● **YOUR GOAL**
When you write out the records, keep every line exactly as it is.

● **Aerial scene object inventories**
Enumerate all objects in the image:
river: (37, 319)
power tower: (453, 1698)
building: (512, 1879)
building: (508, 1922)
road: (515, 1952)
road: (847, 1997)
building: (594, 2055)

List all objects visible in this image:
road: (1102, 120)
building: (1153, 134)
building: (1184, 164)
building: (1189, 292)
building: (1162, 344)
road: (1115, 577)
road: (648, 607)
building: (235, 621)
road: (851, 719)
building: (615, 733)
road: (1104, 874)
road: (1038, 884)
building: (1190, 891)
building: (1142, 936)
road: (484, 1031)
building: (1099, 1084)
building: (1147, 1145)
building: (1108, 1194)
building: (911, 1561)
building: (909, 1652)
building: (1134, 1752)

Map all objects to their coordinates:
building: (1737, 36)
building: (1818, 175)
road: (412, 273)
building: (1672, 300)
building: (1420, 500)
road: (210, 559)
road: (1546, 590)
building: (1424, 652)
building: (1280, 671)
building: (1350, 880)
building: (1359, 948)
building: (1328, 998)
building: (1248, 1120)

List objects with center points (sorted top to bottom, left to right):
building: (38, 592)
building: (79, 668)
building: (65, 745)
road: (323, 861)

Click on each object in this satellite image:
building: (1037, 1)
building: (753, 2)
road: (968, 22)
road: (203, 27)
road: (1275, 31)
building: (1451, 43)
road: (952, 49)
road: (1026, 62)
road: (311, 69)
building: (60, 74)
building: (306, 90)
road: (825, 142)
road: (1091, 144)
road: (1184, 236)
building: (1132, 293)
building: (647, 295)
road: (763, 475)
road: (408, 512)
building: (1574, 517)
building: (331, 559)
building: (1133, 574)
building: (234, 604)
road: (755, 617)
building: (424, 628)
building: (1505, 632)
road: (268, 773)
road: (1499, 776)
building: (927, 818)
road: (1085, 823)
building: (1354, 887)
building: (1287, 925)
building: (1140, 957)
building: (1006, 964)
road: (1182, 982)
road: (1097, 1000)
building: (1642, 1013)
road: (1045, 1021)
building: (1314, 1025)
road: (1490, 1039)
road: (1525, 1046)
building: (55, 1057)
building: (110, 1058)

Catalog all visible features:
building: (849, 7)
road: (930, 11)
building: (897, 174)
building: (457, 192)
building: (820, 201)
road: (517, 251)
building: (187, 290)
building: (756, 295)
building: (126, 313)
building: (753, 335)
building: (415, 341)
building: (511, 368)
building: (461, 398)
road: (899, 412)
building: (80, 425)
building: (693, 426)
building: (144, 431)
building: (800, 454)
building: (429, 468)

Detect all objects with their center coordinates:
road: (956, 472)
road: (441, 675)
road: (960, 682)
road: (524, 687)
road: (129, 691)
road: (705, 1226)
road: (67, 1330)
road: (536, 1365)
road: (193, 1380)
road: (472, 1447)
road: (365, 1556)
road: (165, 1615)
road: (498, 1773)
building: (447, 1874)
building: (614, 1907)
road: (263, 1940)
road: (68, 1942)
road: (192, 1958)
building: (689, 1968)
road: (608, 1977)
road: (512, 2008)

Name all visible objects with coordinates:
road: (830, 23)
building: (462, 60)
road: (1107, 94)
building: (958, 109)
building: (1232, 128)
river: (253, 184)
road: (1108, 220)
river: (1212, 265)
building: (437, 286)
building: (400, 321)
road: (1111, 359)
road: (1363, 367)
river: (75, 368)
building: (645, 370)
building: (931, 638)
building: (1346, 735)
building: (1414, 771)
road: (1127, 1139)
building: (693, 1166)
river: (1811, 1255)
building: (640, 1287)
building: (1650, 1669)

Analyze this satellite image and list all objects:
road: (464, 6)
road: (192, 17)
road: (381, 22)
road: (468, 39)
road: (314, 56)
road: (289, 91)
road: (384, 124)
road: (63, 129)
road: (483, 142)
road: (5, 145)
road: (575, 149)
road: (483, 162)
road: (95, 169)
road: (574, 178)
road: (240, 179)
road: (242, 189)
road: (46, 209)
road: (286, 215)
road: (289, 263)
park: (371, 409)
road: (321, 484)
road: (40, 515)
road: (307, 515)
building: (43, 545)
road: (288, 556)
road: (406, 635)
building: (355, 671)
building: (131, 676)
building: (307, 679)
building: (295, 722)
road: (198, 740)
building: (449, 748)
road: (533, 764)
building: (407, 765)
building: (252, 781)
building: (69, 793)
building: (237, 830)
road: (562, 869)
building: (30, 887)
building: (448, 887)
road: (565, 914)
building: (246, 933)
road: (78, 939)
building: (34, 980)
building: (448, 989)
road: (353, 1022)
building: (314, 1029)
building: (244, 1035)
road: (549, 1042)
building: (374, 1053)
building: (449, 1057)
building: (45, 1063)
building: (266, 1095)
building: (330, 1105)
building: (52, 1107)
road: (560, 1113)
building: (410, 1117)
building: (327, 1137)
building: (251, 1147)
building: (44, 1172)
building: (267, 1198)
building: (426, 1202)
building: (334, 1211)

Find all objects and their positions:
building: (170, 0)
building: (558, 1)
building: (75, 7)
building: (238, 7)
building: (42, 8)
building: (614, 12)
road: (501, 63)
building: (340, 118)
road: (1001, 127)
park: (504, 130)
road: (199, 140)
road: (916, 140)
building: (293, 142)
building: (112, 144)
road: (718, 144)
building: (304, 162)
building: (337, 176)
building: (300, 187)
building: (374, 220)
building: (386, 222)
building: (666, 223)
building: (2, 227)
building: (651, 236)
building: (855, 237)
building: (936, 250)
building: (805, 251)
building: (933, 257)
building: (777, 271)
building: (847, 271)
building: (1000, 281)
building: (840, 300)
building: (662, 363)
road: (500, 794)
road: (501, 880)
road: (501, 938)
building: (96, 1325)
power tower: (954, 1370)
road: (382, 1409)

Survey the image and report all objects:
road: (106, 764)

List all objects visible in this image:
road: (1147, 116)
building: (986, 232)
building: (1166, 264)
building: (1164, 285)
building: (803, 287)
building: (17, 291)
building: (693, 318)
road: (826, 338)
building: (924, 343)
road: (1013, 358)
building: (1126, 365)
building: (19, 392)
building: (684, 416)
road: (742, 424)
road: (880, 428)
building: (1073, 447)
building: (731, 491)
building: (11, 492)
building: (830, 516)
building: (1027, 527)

● **REPLY TO THE EXERCISE**
Enumerate all objects in the image:
river: (37, 319)
power tower: (453, 1698)
building: (512, 1879)
building: (508, 1922)
road: (515, 1952)
road: (847, 1997)
building: (594, 2055)

List all objects visible in this image:
road: (1102, 120)
building: (1153, 134)
building: (1184, 164)
building: (1189, 292)
building: (1162, 344)
road: (1115, 577)
road: (648, 607)
building: (235, 621)
road: (851, 719)
building: (615, 733)
road: (1104, 874)
road: (1038, 884)
building: (1190, 891)
building: (1142, 936)
road: (484, 1031)
building: (1099, 1084)
building: (1147, 1145)
building: (1108, 1194)
building: (911, 1561)
building: (909, 1652)
building: (1134, 1752)

Map all objects to their coordinates:
building: (1737, 36)
building: (1818, 175)
road: (412, 273)
building: (1672, 300)
building: (1420, 500)
road: (210, 559)
road: (1546, 590)
building: (1424, 652)
building: (1280, 671)
building: (1350, 880)
building: (1359, 948)
building: (1328, 998)
building: (1248, 1120)

List objects with center points (sorted top to bottom, left to right):
building: (38, 592)
building: (79, 668)
building: (65, 745)
road: (323, 861)

Click on each object in this satellite image:
building: (1037, 1)
building: (753, 2)
road: (968, 22)
road: (203, 27)
road: (1275, 31)
building: (1451, 43)
road: (952, 49)
road: (1026, 62)
road: (311, 69)
building: (60, 74)
building: (306, 90)
road: (825, 142)
road: (1091, 144)
road: (1184, 236)
building: (1132, 293)
building: (647, 295)
road: (763, 475)
road: (408, 512)
building: (1574, 517)
building: (331, 559)
building: (1133, 574)
building: (234, 604)
road: (755, 617)
building: (424, 628)
building: (1505, 632)
road: (268, 773)
road: (1499, 776)
building: (927, 818)
road: (1085, 823)
building: (1354, 887)
building: (1287, 925)
building: (1140, 957)
building: (1006, 964)
road: (1182, 982)
road: (1097, 1000)
building: (1642, 1013)
road: (1045, 1021)
building: (1314, 1025)
road: (1490, 1039)
road: (1525, 1046)
building: (55, 1057)
building: (110, 1058)

Catalog all visible features:
building: (849, 7)
road: (930, 11)
building: (897, 174)
building: (457, 192)
building: (820, 201)
road: (517, 251)
building: (187, 290)
building: (756, 295)
building: (126, 313)
building: (753, 335)
building: (415, 341)
building: (511, 368)
building: (461, 398)
road: (899, 412)
building: (80, 425)
building: (693, 426)
building: (144, 431)
building: (800, 454)
building: (429, 468)

Detect all objects with their center coordinates:
road: (956, 472)
road: (441, 675)
road: (960, 682)
road: (524, 687)
road: (129, 691)
road: (705, 1226)
road: (67, 1330)
road: (536, 1365)
road: (193, 1380)
road: (472, 1447)
road: (365, 1556)
road: (165, 1615)
road: (498, 1773)
building: (447, 1874)
building: (614, 1907)
road: (263, 1940)
road: (68, 1942)
road: (192, 1958)
building: (689, 1968)
road: (608, 1977)
road: (512, 2008)

Name all visible objects with coordinates:
road: (830, 23)
building: (462, 60)
road: (1107, 94)
building: (958, 109)
building: (1232, 128)
river: (253, 184)
road: (1108, 220)
river: (1212, 265)
building: (437, 286)
building: (400, 321)
road: (1111, 359)
road: (1363, 367)
river: (75, 368)
building: (645, 370)
building: (931, 638)
building: (1346, 735)
building: (1414, 771)
road: (1127, 1139)
building: (693, 1166)
river: (1811, 1255)
building: (640, 1287)
building: (1650, 1669)

Analyze this satellite image and list all objects:
road: (464, 6)
road: (192, 17)
road: (381, 22)
road: (468, 39)
road: (314, 56)
road: (289, 91)
road: (384, 124)
road: (63, 129)
road: (483, 142)
road: (5, 145)
road: (575, 149)
road: (483, 162)
road: (95, 169)
road: (574, 178)
road: (240, 179)
road: (242, 189)
road: (46, 209)
road: (286, 215)
road: (289, 263)
park: (371, 409)
road: (321, 484)
road: (40, 515)
road: (307, 515)
building: (43, 545)
road: (288, 556)
road: (406, 635)
building: (355, 671)
building: (131, 676)
building: (307, 679)
building: (295, 722)
road: (198, 740)
building: (449, 748)
road: (533, 764)
building: (407, 765)
building: (252, 781)
building: (69, 793)
building: (237, 830)
road: (562, 869)
building: (30, 887)
building: (448, 887)
road: (565, 914)
building: (246, 933)
road: (78, 939)
building: (34, 980)
building: (448, 989)
road: (353, 1022)
building: (314, 1029)
building: (244, 1035)
road: (549, 1042)
building: (374, 1053)
building: (449, 1057)
building: (45, 1063)
building: (266, 1095)
building: (330, 1105)
building: (52, 1107)
road: (560, 1113)
building: (410, 1117)
building: (327, 1137)
building: (251, 1147)
building: (44, 1172)
building: (267, 1198)
building: (426, 1202)
building: (334, 1211)

Find all objects and their positions:
building: (170, 0)
building: (558, 1)
building: (75, 7)
building: (238, 7)
building: (42, 8)
building: (614, 12)
road: (501, 63)
building: (340, 118)
road: (1001, 127)
park: (504, 130)
road: (199, 140)
road: (916, 140)
building: (293, 142)
building: (112, 144)
road: (718, 144)
building: (304, 162)
building: (337, 176)
building: (300, 187)
building: (374, 220)
building: (386, 222)
building: (666, 223)
building: (2, 227)
building: (651, 236)
building: (855, 237)
building: (936, 250)
building: (805, 251)
building: (933, 257)
building: (777, 271)
building: (847, 271)
building: (1000, 281)
building: (840, 300)
building: (662, 363)
road: (500, 794)
road: (501, 880)
road: (501, 938)
building: (96, 1325)
power tower: (954, 1370)
road: (382, 1409)

Survey the image and report all objects:
road: (106, 764)

List all objects visible in this image:
road: (1147, 116)
building: (986, 232)
building: (1166, 264)
building: (1164, 285)
building: (803, 287)
building: (17, 291)
building: (693, 318)
road: (826, 338)
building: (924, 343)
road: (1013, 358)
building: (1126, 365)
building: (19, 392)
building: (684, 416)
road: (742, 424)
road: (880, 428)
building: (1073, 447)
building: (731, 491)
building: (11, 492)
building: (830, 516)
building: (1027, 527)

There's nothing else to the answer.